**Work order:** Each entry is to be given again word for word; images are dropped.

**Task data:**
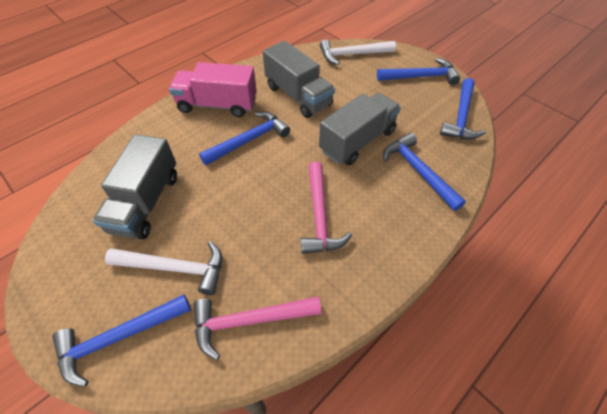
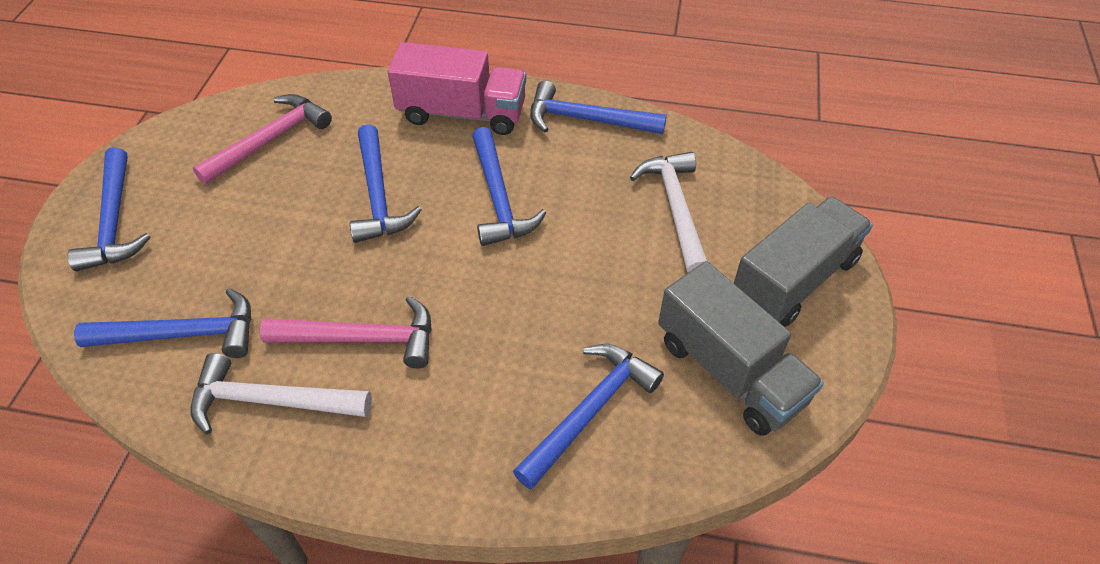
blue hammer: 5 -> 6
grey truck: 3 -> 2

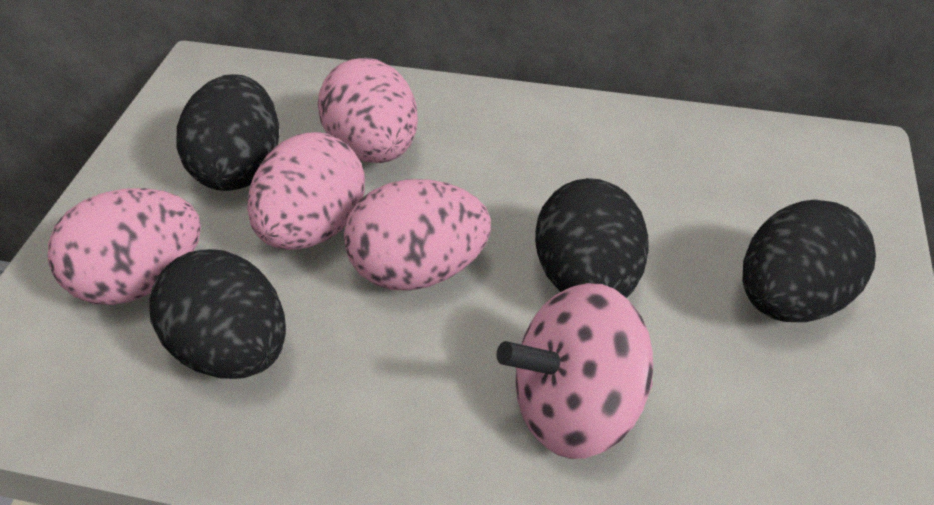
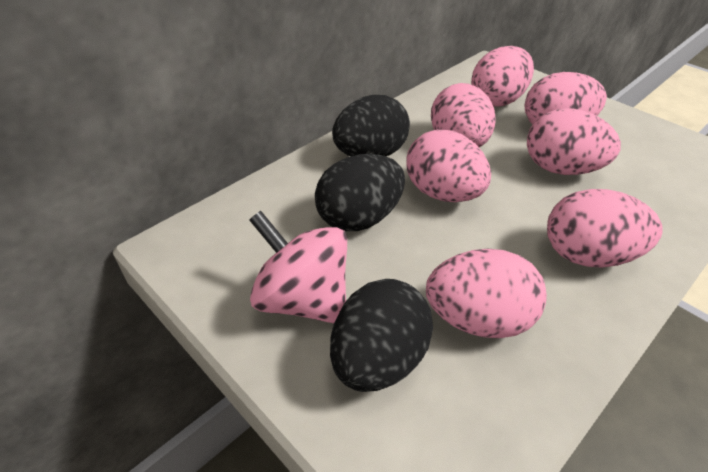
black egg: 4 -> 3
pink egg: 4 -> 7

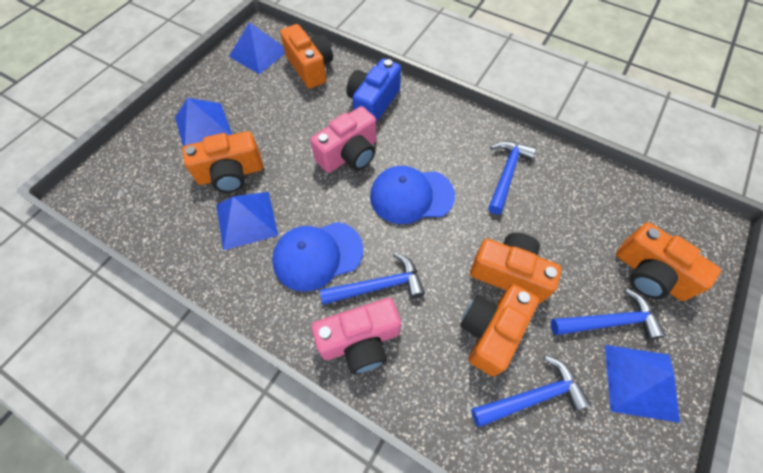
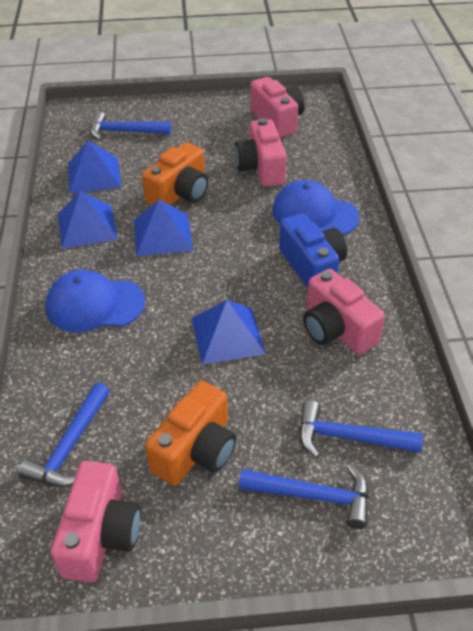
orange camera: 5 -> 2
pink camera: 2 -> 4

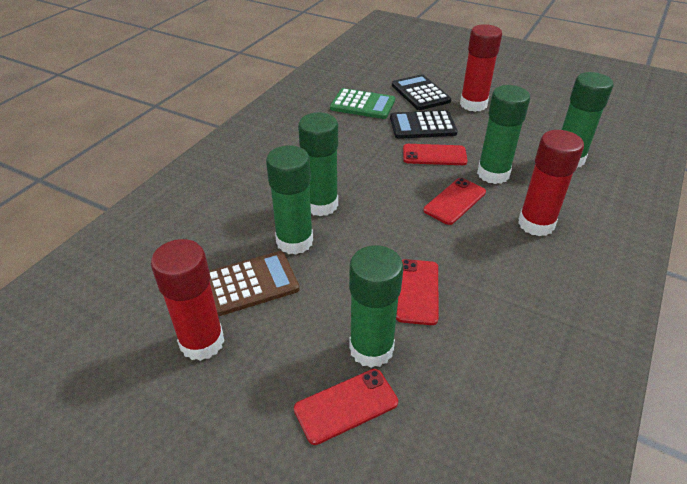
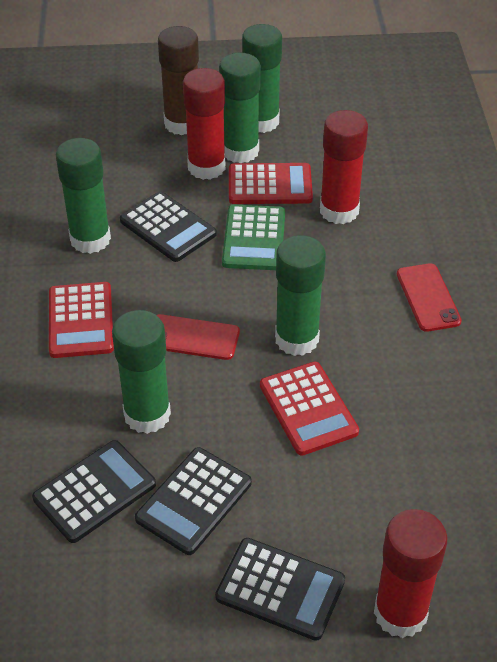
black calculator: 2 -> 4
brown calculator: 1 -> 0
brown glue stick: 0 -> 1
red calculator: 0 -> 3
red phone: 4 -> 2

**Exercise output:**
blue hammer: 5 -> 6
grey truck: 3 -> 2

black egg: 4 -> 3
pink egg: 4 -> 7

orange camera: 5 -> 2
pink camera: 2 -> 4

black calculator: 2 -> 4
brown calculator: 1 -> 0
brown glue stick: 0 -> 1
red calculator: 0 -> 3
red phone: 4 -> 2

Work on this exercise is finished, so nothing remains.